WHAT IS EXPECTED
Retype all of the records shown beneath this task, exactly as they stand.

[Data excerpts]
- - -
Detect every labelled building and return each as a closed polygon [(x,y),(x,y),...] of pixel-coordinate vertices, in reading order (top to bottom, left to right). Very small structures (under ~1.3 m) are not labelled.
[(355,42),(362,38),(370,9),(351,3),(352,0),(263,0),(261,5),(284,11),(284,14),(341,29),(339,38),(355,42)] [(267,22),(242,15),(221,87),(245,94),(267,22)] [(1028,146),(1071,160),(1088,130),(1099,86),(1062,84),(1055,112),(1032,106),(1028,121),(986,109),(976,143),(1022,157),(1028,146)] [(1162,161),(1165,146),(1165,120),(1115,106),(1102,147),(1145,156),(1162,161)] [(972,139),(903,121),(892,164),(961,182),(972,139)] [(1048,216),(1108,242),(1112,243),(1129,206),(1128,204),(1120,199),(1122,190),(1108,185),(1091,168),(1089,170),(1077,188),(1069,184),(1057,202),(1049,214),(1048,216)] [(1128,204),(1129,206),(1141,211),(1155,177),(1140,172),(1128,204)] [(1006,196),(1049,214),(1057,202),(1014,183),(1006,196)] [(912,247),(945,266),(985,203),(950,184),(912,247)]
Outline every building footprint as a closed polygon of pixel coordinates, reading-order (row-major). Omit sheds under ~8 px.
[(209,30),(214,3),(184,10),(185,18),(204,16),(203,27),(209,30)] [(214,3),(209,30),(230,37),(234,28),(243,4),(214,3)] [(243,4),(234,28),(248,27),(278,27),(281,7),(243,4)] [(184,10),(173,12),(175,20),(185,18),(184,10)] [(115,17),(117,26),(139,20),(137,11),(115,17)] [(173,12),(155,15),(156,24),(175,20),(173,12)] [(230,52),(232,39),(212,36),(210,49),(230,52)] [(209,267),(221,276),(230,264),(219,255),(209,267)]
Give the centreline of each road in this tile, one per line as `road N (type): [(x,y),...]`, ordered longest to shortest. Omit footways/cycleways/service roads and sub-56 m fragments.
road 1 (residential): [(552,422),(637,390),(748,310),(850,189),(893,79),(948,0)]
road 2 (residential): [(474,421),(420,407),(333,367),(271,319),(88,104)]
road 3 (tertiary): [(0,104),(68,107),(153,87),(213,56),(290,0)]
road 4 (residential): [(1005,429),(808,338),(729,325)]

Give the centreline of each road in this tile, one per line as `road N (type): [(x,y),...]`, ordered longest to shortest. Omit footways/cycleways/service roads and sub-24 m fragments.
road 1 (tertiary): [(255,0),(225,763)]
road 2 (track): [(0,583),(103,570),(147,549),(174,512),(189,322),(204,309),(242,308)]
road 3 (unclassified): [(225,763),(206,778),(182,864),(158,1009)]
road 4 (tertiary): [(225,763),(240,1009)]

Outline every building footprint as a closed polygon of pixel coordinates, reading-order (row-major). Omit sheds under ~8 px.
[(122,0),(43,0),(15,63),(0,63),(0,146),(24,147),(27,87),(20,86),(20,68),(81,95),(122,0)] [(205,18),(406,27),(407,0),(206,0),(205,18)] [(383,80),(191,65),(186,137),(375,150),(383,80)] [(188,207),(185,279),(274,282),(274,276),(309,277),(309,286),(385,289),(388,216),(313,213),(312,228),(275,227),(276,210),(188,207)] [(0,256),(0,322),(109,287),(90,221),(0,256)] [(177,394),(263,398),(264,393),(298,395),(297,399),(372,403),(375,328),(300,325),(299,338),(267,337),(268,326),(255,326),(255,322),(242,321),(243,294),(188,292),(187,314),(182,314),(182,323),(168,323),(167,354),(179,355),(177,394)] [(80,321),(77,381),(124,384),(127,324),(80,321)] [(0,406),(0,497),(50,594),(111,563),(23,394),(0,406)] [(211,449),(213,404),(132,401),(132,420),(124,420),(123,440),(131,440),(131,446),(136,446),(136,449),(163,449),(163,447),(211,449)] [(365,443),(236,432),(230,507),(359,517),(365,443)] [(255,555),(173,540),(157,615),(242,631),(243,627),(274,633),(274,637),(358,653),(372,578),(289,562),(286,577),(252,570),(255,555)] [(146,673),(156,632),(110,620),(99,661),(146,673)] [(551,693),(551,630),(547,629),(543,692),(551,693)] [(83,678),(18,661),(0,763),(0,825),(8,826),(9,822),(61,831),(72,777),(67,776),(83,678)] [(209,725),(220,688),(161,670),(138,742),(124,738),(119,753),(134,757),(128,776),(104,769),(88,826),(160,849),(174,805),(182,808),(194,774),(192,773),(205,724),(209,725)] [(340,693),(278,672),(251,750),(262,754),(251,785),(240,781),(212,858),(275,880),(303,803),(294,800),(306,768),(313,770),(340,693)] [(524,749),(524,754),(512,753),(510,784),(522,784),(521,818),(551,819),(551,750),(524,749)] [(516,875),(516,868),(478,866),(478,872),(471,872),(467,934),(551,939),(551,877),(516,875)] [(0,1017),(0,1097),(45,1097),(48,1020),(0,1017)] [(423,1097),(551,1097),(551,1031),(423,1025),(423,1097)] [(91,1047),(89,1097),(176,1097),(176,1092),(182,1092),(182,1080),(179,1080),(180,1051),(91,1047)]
- - -
EXERCISE SOLUTION
Detect every labelled building and return each as a closed polygon [(x,y),(x,y),...] of pixel-coordinate vertices, in reading order (top to bottom, left to right). Very small structures (under ~1.3 m) are not labelled.
[(355,42),(362,38),(370,9),(351,3),(352,0),(263,0),(261,5),(284,11),(284,14),(341,29),(339,38),(355,42)] [(267,22),(242,15),(221,87),(245,94),(267,22)] [(1028,146),(1071,160),(1088,130),(1099,86),(1062,84),(1055,112),(1032,106),(1028,121),(986,109),(976,143),(1022,157),(1028,146)] [(1162,161),(1165,146),(1165,120),(1115,106),(1102,147),(1145,156),(1162,161)] [(972,139),(903,121),(892,164),(961,182),(972,139)] [(1048,216),(1108,242),(1112,243),(1129,206),(1128,204),(1120,199),(1122,190),(1108,185),(1091,168),(1089,170),(1077,188),(1069,184),(1057,202),(1049,214),(1048,216)] [(1128,204),(1129,206),(1141,211),(1155,177),(1140,172),(1128,204)] [(1006,196),(1049,214),(1057,202),(1014,183),(1006,196)] [(912,247),(945,266),(985,203),(950,184),(912,247)]
Outline every building footprint as a closed polygon of pixel coordinates, reading-order (row-major). Omit sheds under ~8 px.
[(209,30),(214,3),(184,10),(185,18),(204,16),(203,27),(209,30)] [(214,3),(209,30),(230,37),(234,28),(243,4),(214,3)] [(243,4),(234,28),(248,27),(278,27),(281,7),(243,4)] [(184,10),(173,12),(175,20),(185,18),(184,10)] [(115,17),(117,26),(139,20),(137,11),(115,17)] [(173,12),(155,15),(156,24),(175,20),(173,12)] [(230,52),(232,39),(212,36),(210,49),(230,52)] [(209,267),(221,276),(230,264),(219,255),(209,267)]
Give the centreline of each road in this tile, one per line as `road N (type): [(x,y),...]`, ordered longest to shortest. Omit footways/cycleways/service roads and sub-56 m fragments.
road 1 (residential): [(552,422),(637,390),(748,310),(850,189),(893,79),(948,0)]
road 2 (residential): [(474,421),(420,407),(333,367),(271,319),(88,104)]
road 3 (tertiary): [(0,104),(68,107),(153,87),(213,56),(290,0)]
road 4 (residential): [(1005,429),(808,338),(729,325)]

Give the centreline of each road in this tile, one per line as `road N (type): [(x,y),...]`, ordered longest to shortest. Omit footways/cycleways/service roads and sub-24 m fragments.
road 1 (tertiary): [(255,0),(225,763)]
road 2 (track): [(0,583),(103,570),(147,549),(174,512),(189,322),(204,309),(242,308)]
road 3 (unclassified): [(225,763),(206,778),(182,864),(158,1009)]
road 4 (tertiary): [(225,763),(240,1009)]

Outline every building footprint as a closed polygon of pixel coordinates, reading-order (row-major). Omit sheds under ~8 px.
[(122,0),(43,0),(15,63),(0,63),(0,146),(24,147),(27,87),(20,86),(20,68),(81,95),(122,0)] [(205,18),(406,27),(407,0),(206,0),(205,18)] [(383,80),(191,65),(186,137),(375,150),(383,80)] [(188,207),(185,279),(274,282),(274,276),(309,277),(309,286),(385,289),(388,216),(313,213),(312,228),(275,227),(276,210),(188,207)] [(0,256),(0,322),(109,287),(90,221),(0,256)] [(177,394),(263,398),(264,393),(298,395),(297,399),(372,403),(375,328),(300,325),(299,338),(267,337),(268,326),(255,326),(255,322),(242,321),(243,294),(188,292),(187,314),(182,314),(182,323),(168,323),(167,354),(179,355),(177,394)] [(80,321),(77,381),(124,384),(127,324),(80,321)] [(0,406),(0,497),(50,594),(111,563),(23,394),(0,406)] [(211,449),(213,404),(132,401),(132,420),(124,420),(123,440),(131,440),(131,446),(136,446),(136,449),(163,449),(163,447),(211,449)] [(365,443),(236,432),(230,507),(359,517),(365,443)] [(255,555),(173,540),(157,615),(242,631),(243,627),(274,633),(274,637),(358,653),(372,578),(289,562),(286,577),(252,570),(255,555)] [(146,673),(156,632),(110,620),(99,661),(146,673)] [(551,693),(551,630),(547,629),(543,692),(551,693)] [(83,678),(18,661),(0,763),(0,825),(8,826),(9,822),(61,831),(72,777),(67,776),(83,678)] [(209,725),(220,688),(161,670),(138,742),(124,738),(119,753),(134,757),(128,776),(104,769),(88,826),(160,849),(174,805),(182,808),(194,774),(192,773),(205,724),(209,725)] [(340,693),(278,672),(251,750),(262,754),(251,785),(240,781),(212,858),(275,880),(303,803),(294,800),(306,768),(313,770),(340,693)] [(524,749),(524,754),(512,753),(510,784),(522,784),(521,818),(551,819),(551,750),(524,749)] [(516,875),(516,868),(478,866),(478,872),(471,872),(467,934),(551,939),(551,877),(516,875)] [(0,1017),(0,1097),(45,1097),(48,1020),(0,1017)] [(423,1097),(551,1097),(551,1031),(423,1025),(423,1097)] [(91,1047),(89,1097),(176,1097),(176,1092),(182,1092),(182,1080),(179,1080),(180,1051),(91,1047)]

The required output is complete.